-------- Data for this exercise

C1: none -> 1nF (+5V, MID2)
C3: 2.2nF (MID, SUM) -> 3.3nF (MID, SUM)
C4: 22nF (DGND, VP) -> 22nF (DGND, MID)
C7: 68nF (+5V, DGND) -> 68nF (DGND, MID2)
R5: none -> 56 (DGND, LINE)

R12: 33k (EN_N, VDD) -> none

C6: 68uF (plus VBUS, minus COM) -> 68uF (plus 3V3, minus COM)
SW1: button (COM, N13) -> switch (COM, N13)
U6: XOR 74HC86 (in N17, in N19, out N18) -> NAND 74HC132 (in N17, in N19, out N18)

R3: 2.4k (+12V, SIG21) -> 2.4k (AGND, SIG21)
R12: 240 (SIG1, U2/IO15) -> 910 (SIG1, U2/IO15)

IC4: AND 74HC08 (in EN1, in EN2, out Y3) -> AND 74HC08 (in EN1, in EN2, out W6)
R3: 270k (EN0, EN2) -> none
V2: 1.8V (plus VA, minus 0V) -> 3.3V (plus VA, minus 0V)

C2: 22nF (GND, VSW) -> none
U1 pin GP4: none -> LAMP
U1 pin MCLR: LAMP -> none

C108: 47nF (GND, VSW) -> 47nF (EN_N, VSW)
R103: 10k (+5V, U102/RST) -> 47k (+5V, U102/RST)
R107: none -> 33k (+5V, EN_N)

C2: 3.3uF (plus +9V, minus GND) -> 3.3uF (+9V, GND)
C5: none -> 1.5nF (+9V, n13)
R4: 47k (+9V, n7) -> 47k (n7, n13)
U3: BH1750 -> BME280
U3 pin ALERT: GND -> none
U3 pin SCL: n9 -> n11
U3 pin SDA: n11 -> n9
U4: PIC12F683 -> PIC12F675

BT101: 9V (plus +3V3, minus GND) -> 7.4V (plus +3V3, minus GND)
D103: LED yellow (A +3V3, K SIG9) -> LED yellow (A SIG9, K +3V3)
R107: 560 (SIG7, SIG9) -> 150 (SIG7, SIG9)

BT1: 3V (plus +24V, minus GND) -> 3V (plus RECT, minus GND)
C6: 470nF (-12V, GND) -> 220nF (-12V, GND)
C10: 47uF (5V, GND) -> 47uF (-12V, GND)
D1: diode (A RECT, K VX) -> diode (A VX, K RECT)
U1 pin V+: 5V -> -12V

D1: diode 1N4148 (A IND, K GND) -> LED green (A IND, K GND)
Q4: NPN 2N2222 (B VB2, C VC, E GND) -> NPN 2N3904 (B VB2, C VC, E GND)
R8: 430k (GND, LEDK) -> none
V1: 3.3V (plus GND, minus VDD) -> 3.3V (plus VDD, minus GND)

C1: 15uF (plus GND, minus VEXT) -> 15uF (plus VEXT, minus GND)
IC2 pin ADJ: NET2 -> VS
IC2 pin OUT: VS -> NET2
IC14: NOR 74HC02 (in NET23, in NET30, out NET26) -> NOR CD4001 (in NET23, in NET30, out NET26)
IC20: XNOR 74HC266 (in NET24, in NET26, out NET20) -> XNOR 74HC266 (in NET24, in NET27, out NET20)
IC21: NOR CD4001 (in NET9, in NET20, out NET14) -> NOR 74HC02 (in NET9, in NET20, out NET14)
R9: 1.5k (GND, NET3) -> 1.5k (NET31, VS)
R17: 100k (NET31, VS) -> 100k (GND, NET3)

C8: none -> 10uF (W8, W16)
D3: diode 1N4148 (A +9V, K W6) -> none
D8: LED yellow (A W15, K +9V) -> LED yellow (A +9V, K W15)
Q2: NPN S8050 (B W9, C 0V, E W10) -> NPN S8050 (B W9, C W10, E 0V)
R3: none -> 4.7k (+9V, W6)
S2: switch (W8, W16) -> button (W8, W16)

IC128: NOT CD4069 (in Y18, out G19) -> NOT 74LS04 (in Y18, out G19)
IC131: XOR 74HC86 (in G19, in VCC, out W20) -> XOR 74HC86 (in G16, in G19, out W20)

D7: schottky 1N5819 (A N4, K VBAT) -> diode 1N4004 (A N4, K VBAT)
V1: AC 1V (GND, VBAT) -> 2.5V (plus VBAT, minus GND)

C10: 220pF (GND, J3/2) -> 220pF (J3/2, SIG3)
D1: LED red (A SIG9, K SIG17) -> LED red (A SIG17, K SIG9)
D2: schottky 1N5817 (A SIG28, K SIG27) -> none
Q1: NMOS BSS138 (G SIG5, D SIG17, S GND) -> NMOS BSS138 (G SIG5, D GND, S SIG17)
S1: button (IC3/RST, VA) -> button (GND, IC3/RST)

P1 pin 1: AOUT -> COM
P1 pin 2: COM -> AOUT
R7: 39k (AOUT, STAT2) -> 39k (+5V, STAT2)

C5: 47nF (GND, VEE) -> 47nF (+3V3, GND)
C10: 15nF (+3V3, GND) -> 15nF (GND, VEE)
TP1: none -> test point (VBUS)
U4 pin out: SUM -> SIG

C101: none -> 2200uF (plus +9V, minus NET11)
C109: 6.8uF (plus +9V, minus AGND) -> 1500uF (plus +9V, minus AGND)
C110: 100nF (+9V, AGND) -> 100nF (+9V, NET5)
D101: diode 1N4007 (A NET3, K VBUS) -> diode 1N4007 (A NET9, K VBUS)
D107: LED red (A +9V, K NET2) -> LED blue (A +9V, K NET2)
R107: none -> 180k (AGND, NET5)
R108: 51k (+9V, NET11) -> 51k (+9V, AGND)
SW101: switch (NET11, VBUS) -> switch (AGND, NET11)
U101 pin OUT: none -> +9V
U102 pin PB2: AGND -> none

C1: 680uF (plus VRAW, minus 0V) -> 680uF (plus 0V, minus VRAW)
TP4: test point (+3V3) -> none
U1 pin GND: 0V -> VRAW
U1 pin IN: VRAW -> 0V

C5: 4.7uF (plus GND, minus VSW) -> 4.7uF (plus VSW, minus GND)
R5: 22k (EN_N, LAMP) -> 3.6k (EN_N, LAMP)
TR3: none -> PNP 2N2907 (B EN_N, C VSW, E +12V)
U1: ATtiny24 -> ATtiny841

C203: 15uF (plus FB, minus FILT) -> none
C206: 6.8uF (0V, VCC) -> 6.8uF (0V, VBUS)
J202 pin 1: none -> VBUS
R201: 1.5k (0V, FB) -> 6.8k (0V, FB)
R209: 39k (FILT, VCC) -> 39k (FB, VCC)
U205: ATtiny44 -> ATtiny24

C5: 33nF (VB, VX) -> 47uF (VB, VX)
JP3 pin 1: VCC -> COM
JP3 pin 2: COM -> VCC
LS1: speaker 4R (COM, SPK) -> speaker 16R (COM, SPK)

----------------

Brief » Set down exactly the lines of the data above, beginning with the line that has "C1: 15uF (plus" and ending with the line that has "IC20: XNOR 74HC266", and no others.

Output for this exercise »
C1: 15uF (plus GND, minus VEXT) -> 15uF (plus VEXT, minus GND)
IC2 pin ADJ: NET2 -> VS
IC2 pin OUT: VS -> NET2
IC14: NOR 74HC02 (in NET23, in NET30, out NET26) -> NOR CD4001 (in NET23, in NET30, out NET26)
IC20: XNOR 74HC266 (in NET24, in NET26, out NET20) -> XNOR 74HC266 (in NET24, in NET27, out NET20)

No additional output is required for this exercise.